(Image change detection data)
* * * * * * *

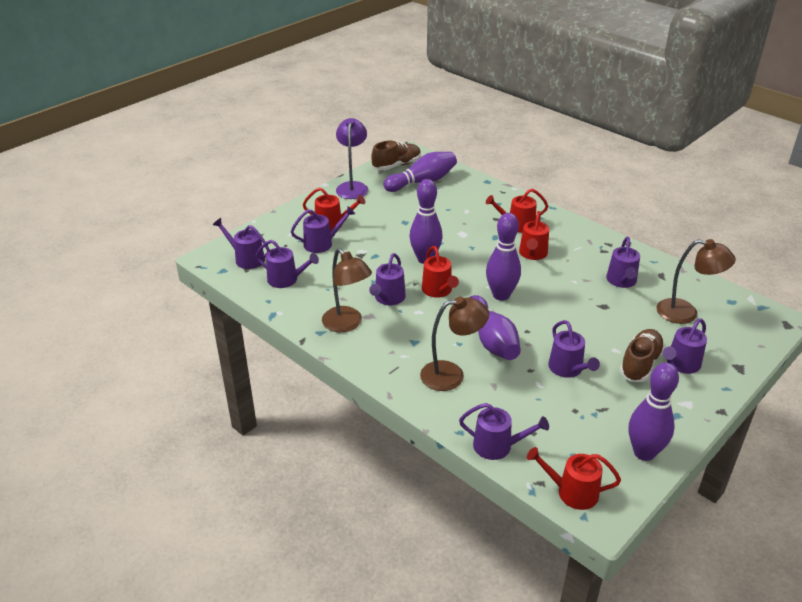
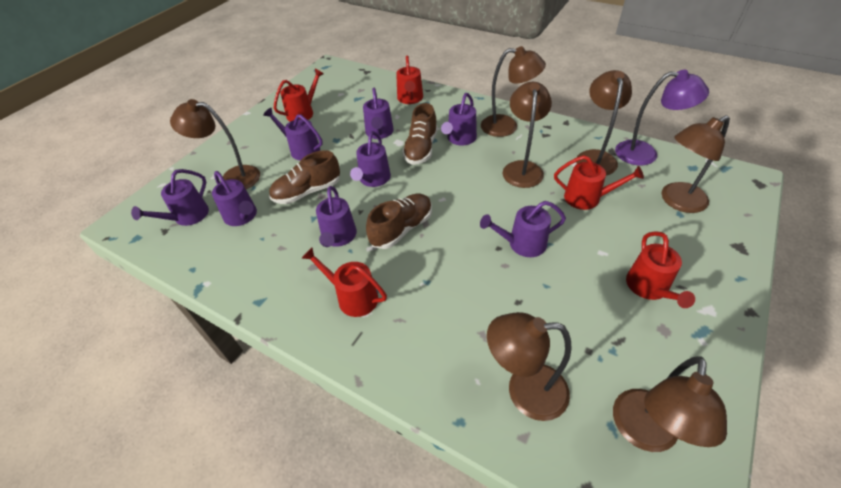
brown lamp: 3 -> 7
brown shoe: 2 -> 3
purple bowling pin: 5 -> 0

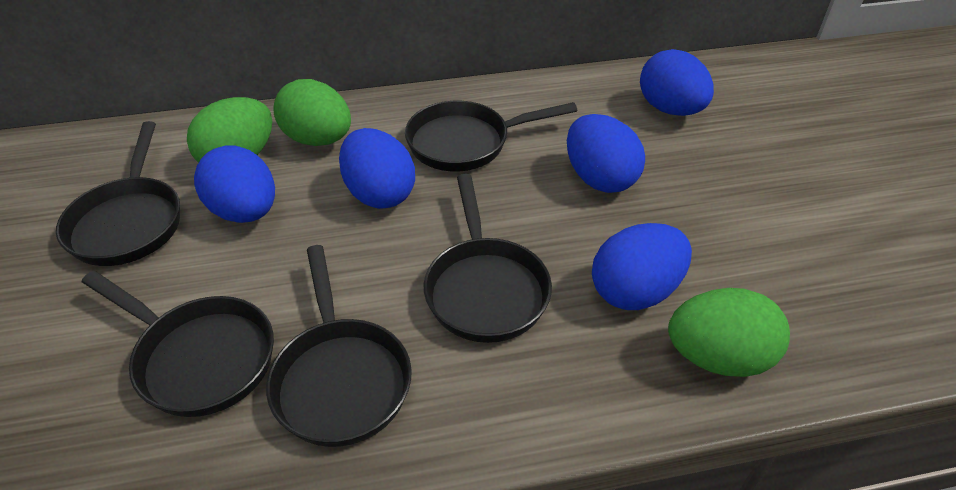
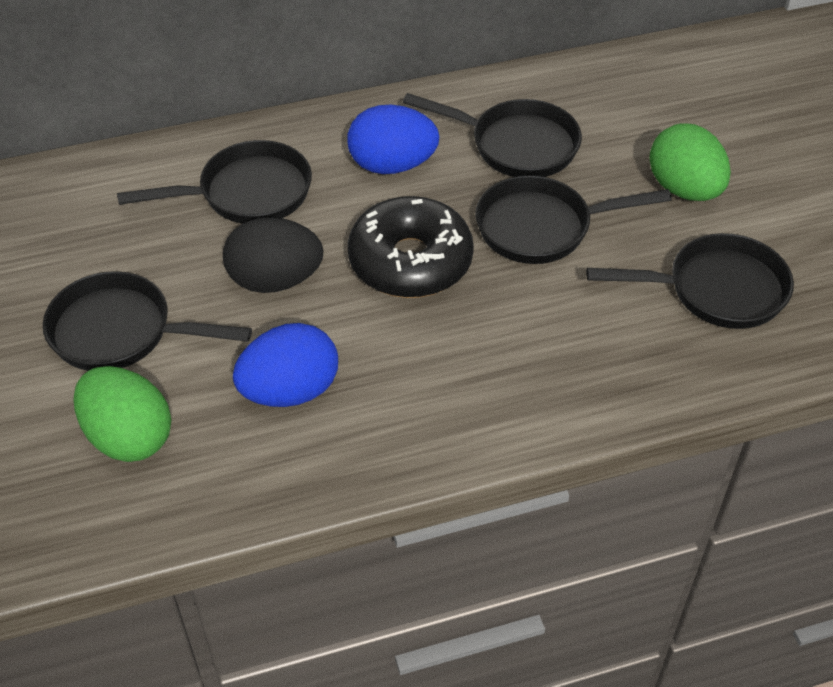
black donut: 0 -> 1
black egg: 0 -> 1
blue egg: 5 -> 2
green egg: 3 -> 2

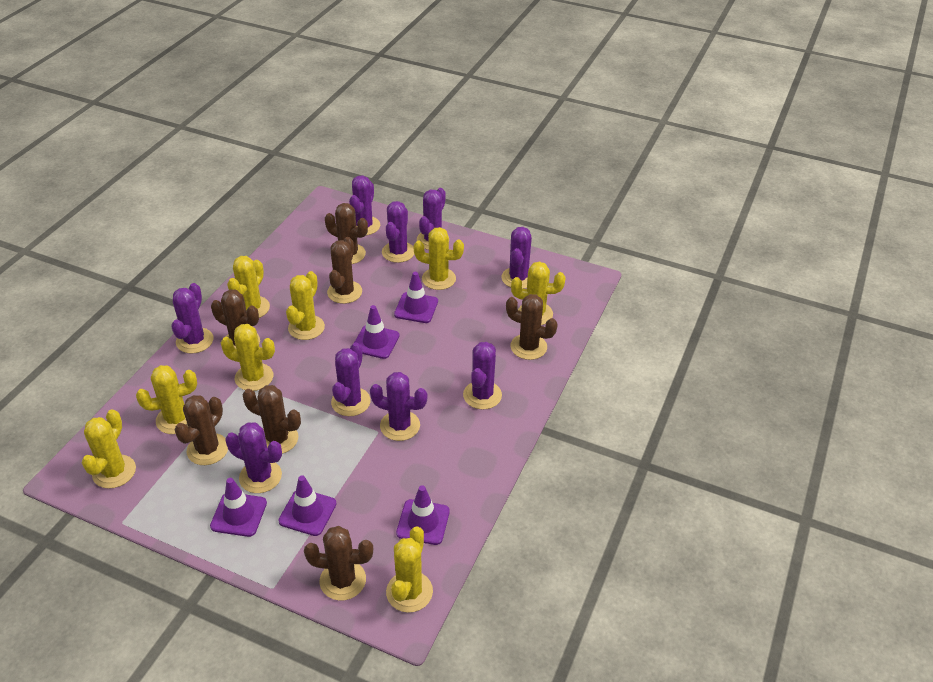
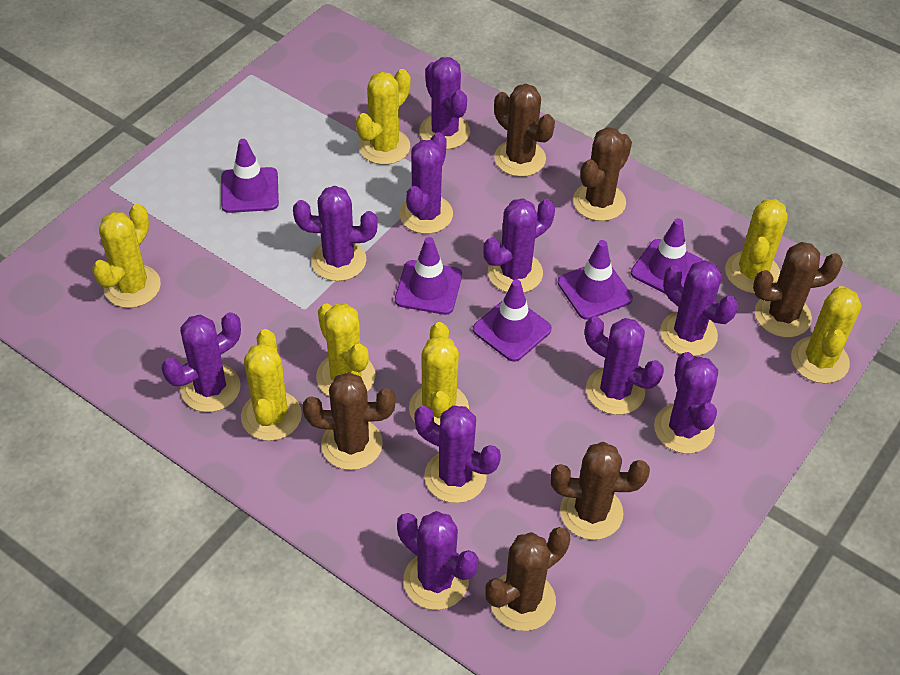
brown cactus: 7 -> 6
purple cactus: 9 -> 10
yellow cactus: 8 -> 7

* * * * * * *

■ Exercise ■
Restate all of the data word for word and include no pictures.

■ Response area ■
brown lamp: 3 -> 7
brown shoe: 2 -> 3
purple bowling pin: 5 -> 0

black donut: 0 -> 1
black egg: 0 -> 1
blue egg: 5 -> 2
green egg: 3 -> 2

brown cactus: 7 -> 6
purple cactus: 9 -> 10
yellow cactus: 8 -> 7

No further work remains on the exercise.